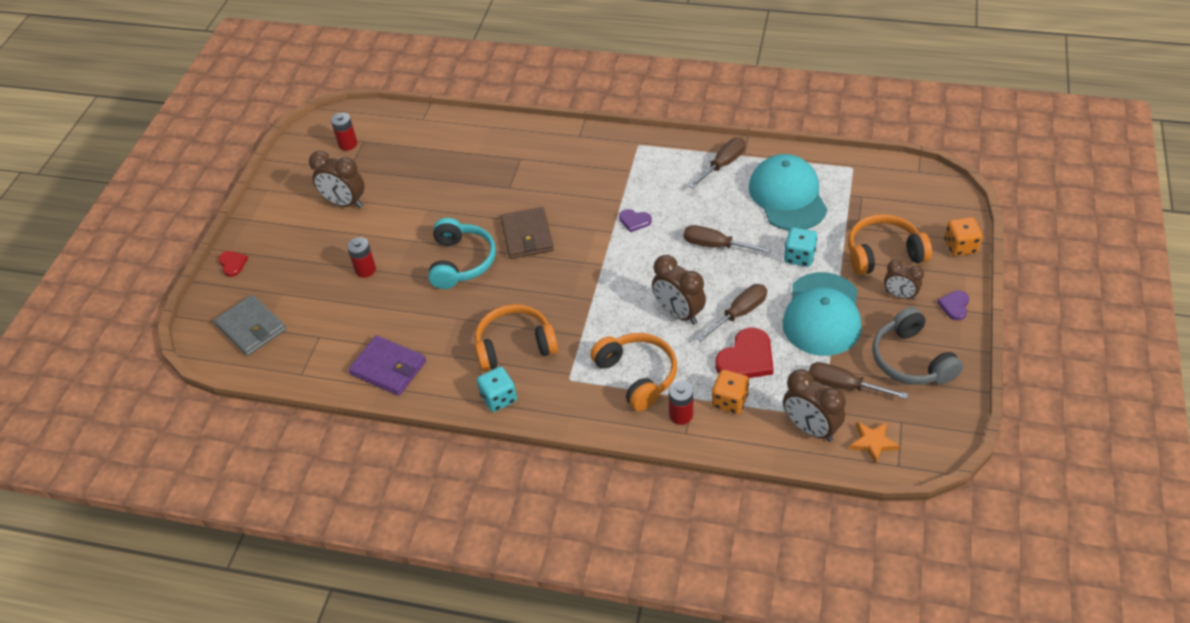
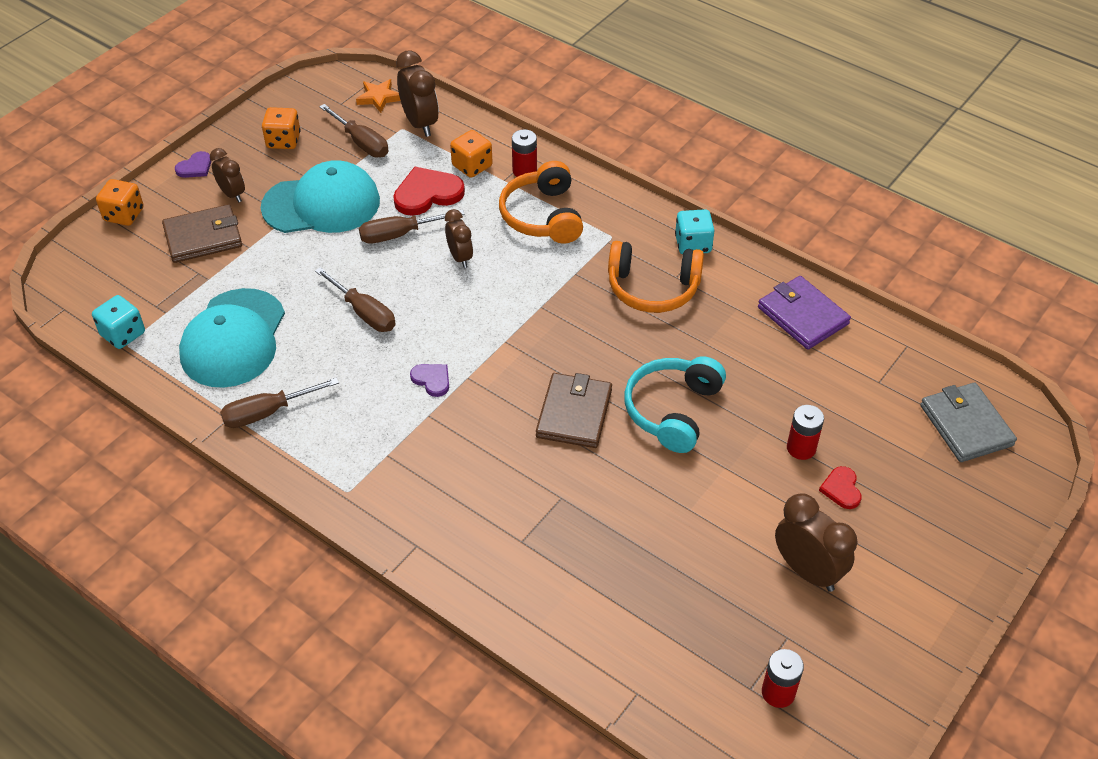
camera: 160 degrees left, 0 degrees up
(232, 264) = (989, 532): red heart -> red heart (841, 489)
(678, 313) = (460, 257): brown clock -> brown clock, size x0.64
(799, 257) = (288, 266): turquoise dice -> turquoise dice (123, 334)
(822, 314) = (321, 204): turquoise cap -> turquoise cap turned 45 degrees clockwise
(883, 253) = (203, 237): orange headphones -> brown wallet
(911, 360) = (283, 141): grey headphones -> orange dice

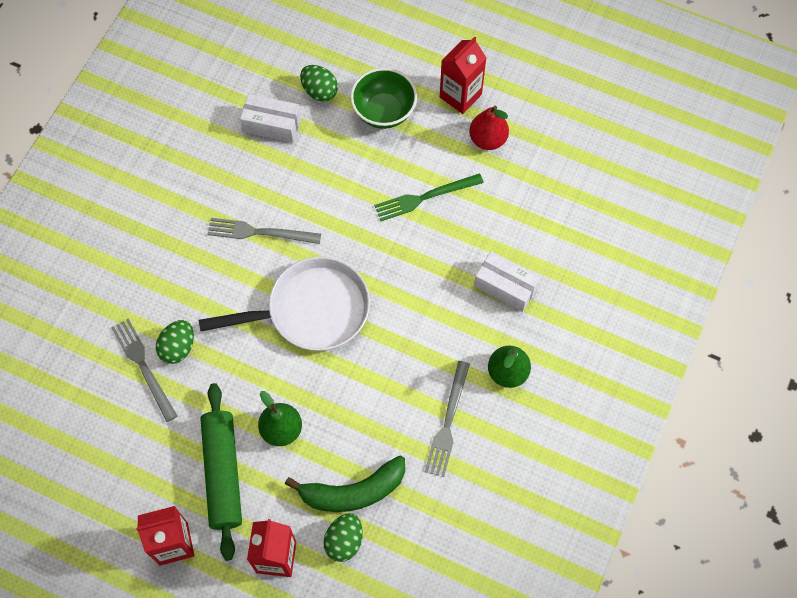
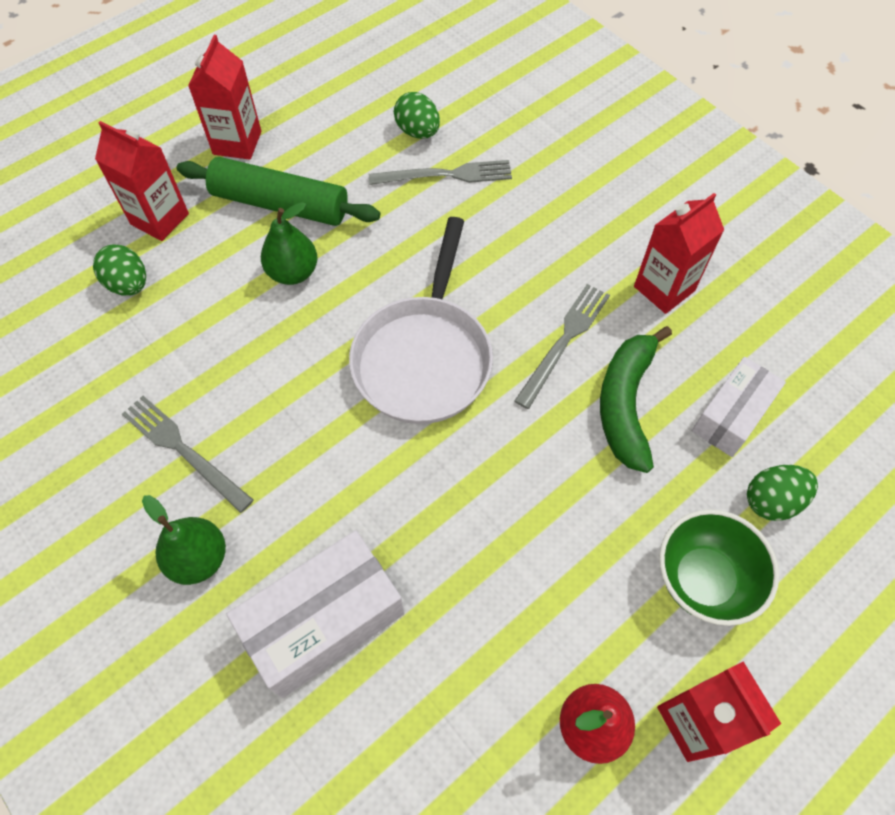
camera: 115 degrees right, 5 degrees down
(178, 348) = (451, 211): green egg -> green egg (417, 132)
(190, 188) = (664, 288): none -> red carton
(353, 491) = (175, 314): green banana -> green banana (625, 404)
(425, 197) = (526, 572): green fork -> none
(505, 286) = (324, 621): white box -> white box, size x1.54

....

## ABOUT THIS EXERCISE
Give the listing again exactly, but omit each image.

## PROBLEM SOLUTION
camera: 160 degrees left, 0 degrees up
(232, 264) = (989, 532): red heart -> red heart (841, 489)
(678, 313) = (460, 257): brown clock -> brown clock, size x0.64
(799, 257) = (288, 266): turquoise dice -> turquoise dice (123, 334)
(822, 314) = (321, 204): turquoise cap -> turquoise cap turned 45 degrees clockwise
(883, 253) = (203, 237): orange headphones -> brown wallet
(911, 360) = (283, 141): grey headphones -> orange dice

camera: 115 degrees right, 5 degrees down
(178, 348) = (451, 211): green egg -> green egg (417, 132)
(190, 188) = (664, 288): none -> red carton
(353, 491) = (175, 314): green banana -> green banana (625, 404)
(425, 197) = (526, 572): green fork -> none
(505, 286) = (324, 621): white box -> white box, size x1.54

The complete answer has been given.